**EXERCISE REQUIREMENTS**
Below are records; output exactly the lines from the one with "R6: 1.5k (NET13, NET16) -> 160 (NET13, NET16)" through their final line.

Excerpts from a dataset:
=== Begin Enclosure ===
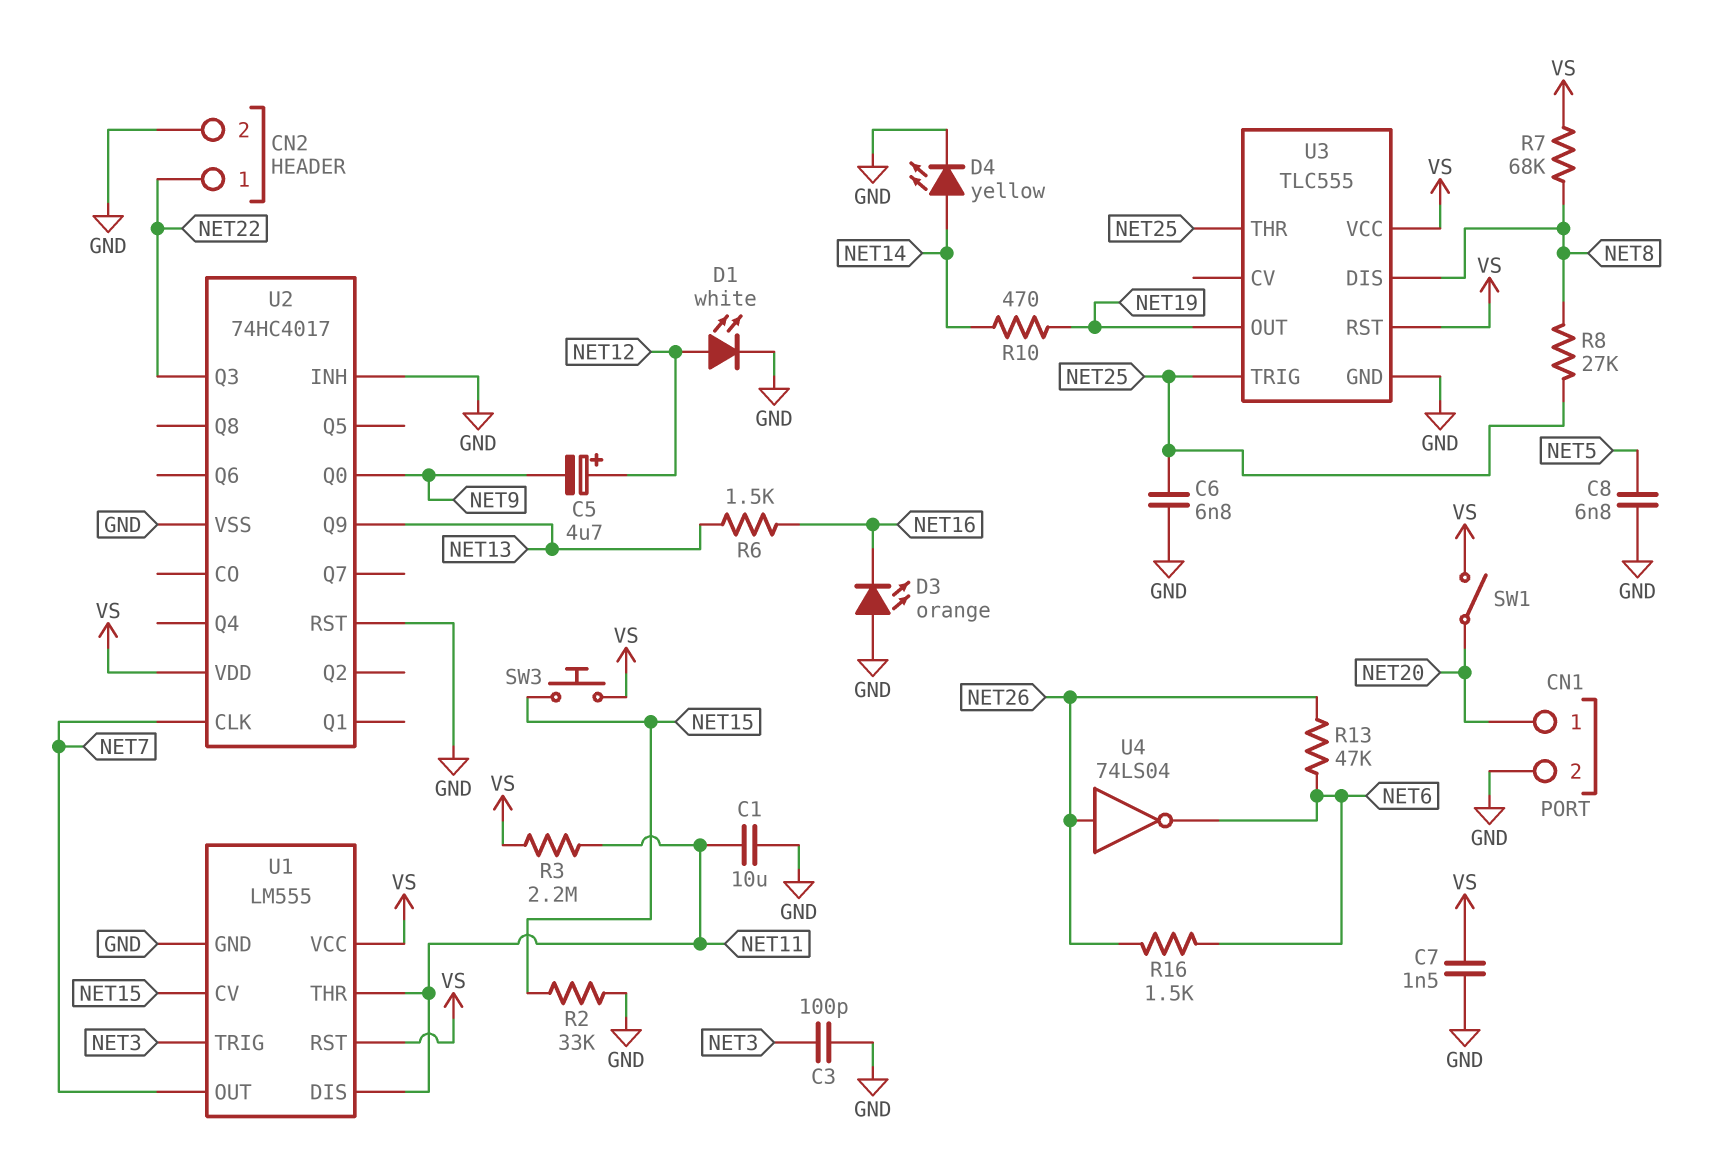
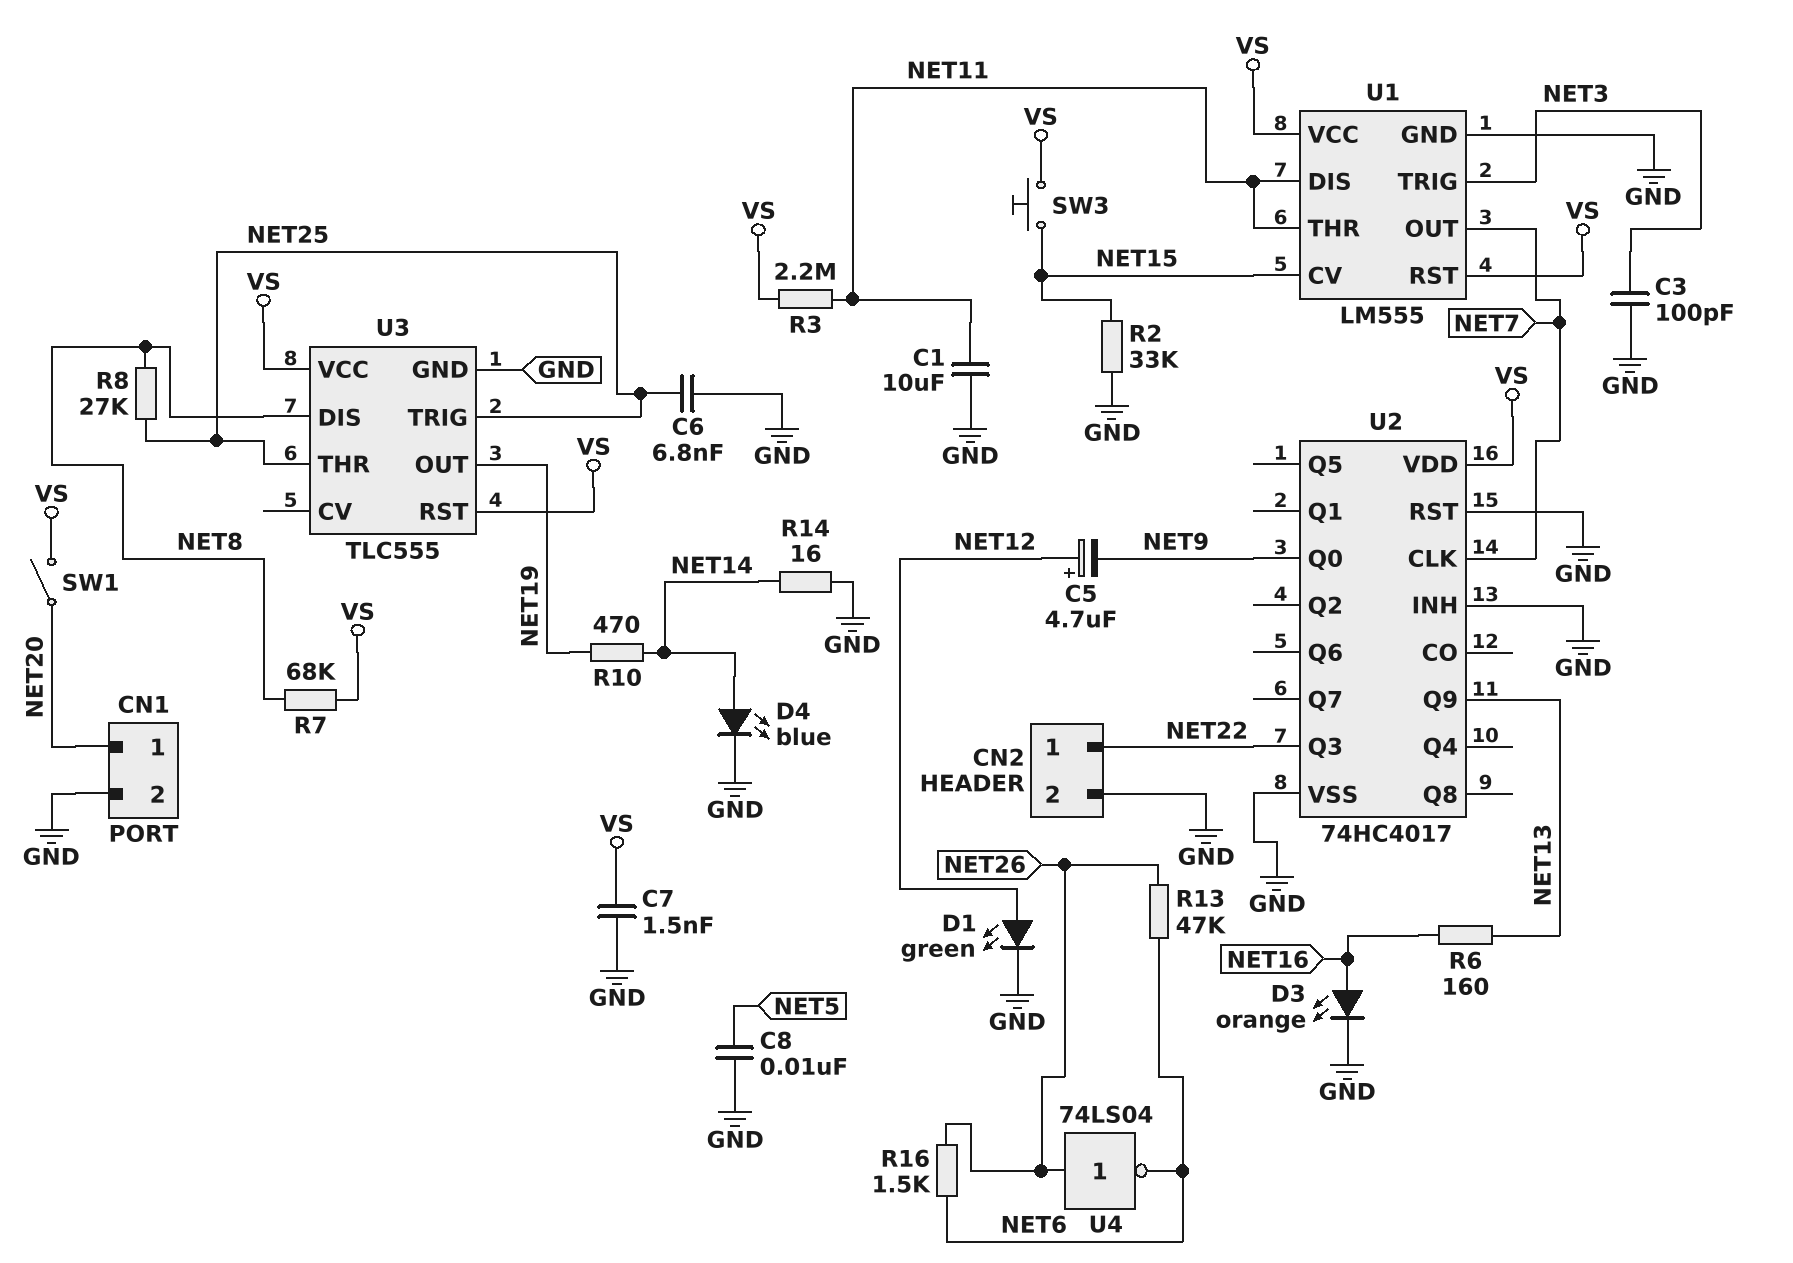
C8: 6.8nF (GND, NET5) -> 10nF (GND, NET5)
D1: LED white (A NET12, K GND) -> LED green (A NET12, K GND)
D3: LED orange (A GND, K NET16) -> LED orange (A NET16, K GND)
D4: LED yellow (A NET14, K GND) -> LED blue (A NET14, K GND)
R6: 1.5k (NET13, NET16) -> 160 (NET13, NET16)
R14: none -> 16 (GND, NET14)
=== End Enclosure ===
**THE ANSWER**
R6: 1.5k (NET13, NET16) -> 160 (NET13, NET16)
R14: none -> 16 (GND, NET14)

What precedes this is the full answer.